*** SUPPLIED INFORMATION Section Begins ***
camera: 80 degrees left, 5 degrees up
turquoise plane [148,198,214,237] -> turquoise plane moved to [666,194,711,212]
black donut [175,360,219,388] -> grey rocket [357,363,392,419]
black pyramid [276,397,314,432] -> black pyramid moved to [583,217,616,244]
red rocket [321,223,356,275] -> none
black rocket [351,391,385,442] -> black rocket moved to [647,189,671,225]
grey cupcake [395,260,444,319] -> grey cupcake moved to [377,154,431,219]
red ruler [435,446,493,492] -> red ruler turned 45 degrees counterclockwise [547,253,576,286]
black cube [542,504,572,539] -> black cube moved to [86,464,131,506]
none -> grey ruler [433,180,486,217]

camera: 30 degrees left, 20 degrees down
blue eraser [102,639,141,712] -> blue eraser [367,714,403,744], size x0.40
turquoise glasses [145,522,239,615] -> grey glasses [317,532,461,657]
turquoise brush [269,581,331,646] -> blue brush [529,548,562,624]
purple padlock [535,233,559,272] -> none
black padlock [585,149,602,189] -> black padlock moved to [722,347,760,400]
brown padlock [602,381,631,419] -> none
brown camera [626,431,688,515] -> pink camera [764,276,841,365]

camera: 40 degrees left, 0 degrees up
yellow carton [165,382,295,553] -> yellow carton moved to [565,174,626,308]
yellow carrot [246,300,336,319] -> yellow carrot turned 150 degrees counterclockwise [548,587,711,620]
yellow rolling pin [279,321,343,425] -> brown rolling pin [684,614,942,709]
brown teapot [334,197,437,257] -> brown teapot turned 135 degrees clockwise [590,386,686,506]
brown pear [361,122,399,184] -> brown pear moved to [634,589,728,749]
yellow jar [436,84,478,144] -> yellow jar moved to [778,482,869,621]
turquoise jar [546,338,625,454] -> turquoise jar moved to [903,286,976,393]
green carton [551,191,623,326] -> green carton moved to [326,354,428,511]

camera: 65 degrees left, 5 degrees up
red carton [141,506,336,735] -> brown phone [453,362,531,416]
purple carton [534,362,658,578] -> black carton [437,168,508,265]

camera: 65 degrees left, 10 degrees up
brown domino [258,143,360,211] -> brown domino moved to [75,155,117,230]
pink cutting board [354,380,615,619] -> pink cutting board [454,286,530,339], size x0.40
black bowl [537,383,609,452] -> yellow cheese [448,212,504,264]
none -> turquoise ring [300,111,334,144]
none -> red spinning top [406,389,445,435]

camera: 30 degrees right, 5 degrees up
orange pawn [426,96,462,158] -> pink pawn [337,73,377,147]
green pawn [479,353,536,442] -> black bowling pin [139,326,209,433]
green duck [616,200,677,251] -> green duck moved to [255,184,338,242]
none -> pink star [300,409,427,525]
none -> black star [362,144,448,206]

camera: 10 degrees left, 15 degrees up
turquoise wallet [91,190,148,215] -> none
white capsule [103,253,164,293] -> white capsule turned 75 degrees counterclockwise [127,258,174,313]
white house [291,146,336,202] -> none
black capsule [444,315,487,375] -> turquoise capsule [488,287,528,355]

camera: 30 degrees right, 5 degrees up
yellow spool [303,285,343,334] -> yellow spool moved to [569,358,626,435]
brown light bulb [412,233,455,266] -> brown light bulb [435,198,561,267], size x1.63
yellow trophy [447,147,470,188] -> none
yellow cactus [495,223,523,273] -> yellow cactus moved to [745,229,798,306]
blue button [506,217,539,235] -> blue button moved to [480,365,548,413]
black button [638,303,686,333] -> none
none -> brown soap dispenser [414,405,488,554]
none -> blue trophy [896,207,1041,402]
*** SUPPLIED INFORMATION Section Ends ***
* EXERCISE DIRECTIONS: This exercise requires the entries above to be restated exactly.

* ANSWER AREA:
camera: 80 degrees left, 5 degrees up
turquoise plane [148,198,214,237] -> turquoise plane moved to [666,194,711,212]
black donut [175,360,219,388] -> grey rocket [357,363,392,419]
black pyramid [276,397,314,432] -> black pyramid moved to [583,217,616,244]
red rocket [321,223,356,275] -> none
black rocket [351,391,385,442] -> black rocket moved to [647,189,671,225]
grey cupcake [395,260,444,319] -> grey cupcake moved to [377,154,431,219]
red ruler [435,446,493,492] -> red ruler turned 45 degrees counterclockwise [547,253,576,286]
black cube [542,504,572,539] -> black cube moved to [86,464,131,506]
none -> grey ruler [433,180,486,217]

camera: 30 degrees left, 20 degrees down
blue eraser [102,639,141,712] -> blue eraser [367,714,403,744], size x0.40
turquoise glasses [145,522,239,615] -> grey glasses [317,532,461,657]
turquoise brush [269,581,331,646] -> blue brush [529,548,562,624]
purple padlock [535,233,559,272] -> none
black padlock [585,149,602,189] -> black padlock moved to [722,347,760,400]
brown padlock [602,381,631,419] -> none
brown camera [626,431,688,515] -> pink camera [764,276,841,365]

camera: 40 degrees left, 0 degrees up
yellow carton [165,382,295,553] -> yellow carton moved to [565,174,626,308]
yellow carrot [246,300,336,319] -> yellow carrot turned 150 degrees counterclockwise [548,587,711,620]
yellow rolling pin [279,321,343,425] -> brown rolling pin [684,614,942,709]
brown teapot [334,197,437,257] -> brown teapot turned 135 degrees clockwise [590,386,686,506]
brown pear [361,122,399,184] -> brown pear moved to [634,589,728,749]
yellow jar [436,84,478,144] -> yellow jar moved to [778,482,869,621]
turquoise jar [546,338,625,454] -> turquoise jar moved to [903,286,976,393]
green carton [551,191,623,326] -> green carton moved to [326,354,428,511]

camera: 65 degrees left, 5 degrees up
red carton [141,506,336,735] -> brown phone [453,362,531,416]
purple carton [534,362,658,578] -> black carton [437,168,508,265]

camera: 65 degrees left, 10 degrees up
brown domino [258,143,360,211] -> brown domino moved to [75,155,117,230]
pink cutting board [354,380,615,619] -> pink cutting board [454,286,530,339], size x0.40
black bowl [537,383,609,452] -> yellow cheese [448,212,504,264]
none -> turquoise ring [300,111,334,144]
none -> red spinning top [406,389,445,435]

camera: 30 degrees right, 5 degrees up
orange pawn [426,96,462,158] -> pink pawn [337,73,377,147]
green pawn [479,353,536,442] -> black bowling pin [139,326,209,433]
green duck [616,200,677,251] -> green duck moved to [255,184,338,242]
none -> pink star [300,409,427,525]
none -> black star [362,144,448,206]

camera: 10 degrees left, 15 degrees up
turquoise wallet [91,190,148,215] -> none
white capsule [103,253,164,293] -> white capsule turned 75 degrees counterclockwise [127,258,174,313]
white house [291,146,336,202] -> none
black capsule [444,315,487,375] -> turquoise capsule [488,287,528,355]

camera: 30 degrees right, 5 degrees up
yellow spool [303,285,343,334] -> yellow spool moved to [569,358,626,435]
brown light bulb [412,233,455,266] -> brown light bulb [435,198,561,267], size x1.63
yellow trophy [447,147,470,188] -> none
yellow cactus [495,223,523,273] -> yellow cactus moved to [745,229,798,306]
blue button [506,217,539,235] -> blue button moved to [480,365,548,413]
black button [638,303,686,333] -> none
none -> brown soap dispenser [414,405,488,554]
none -> blue trophy [896,207,1041,402]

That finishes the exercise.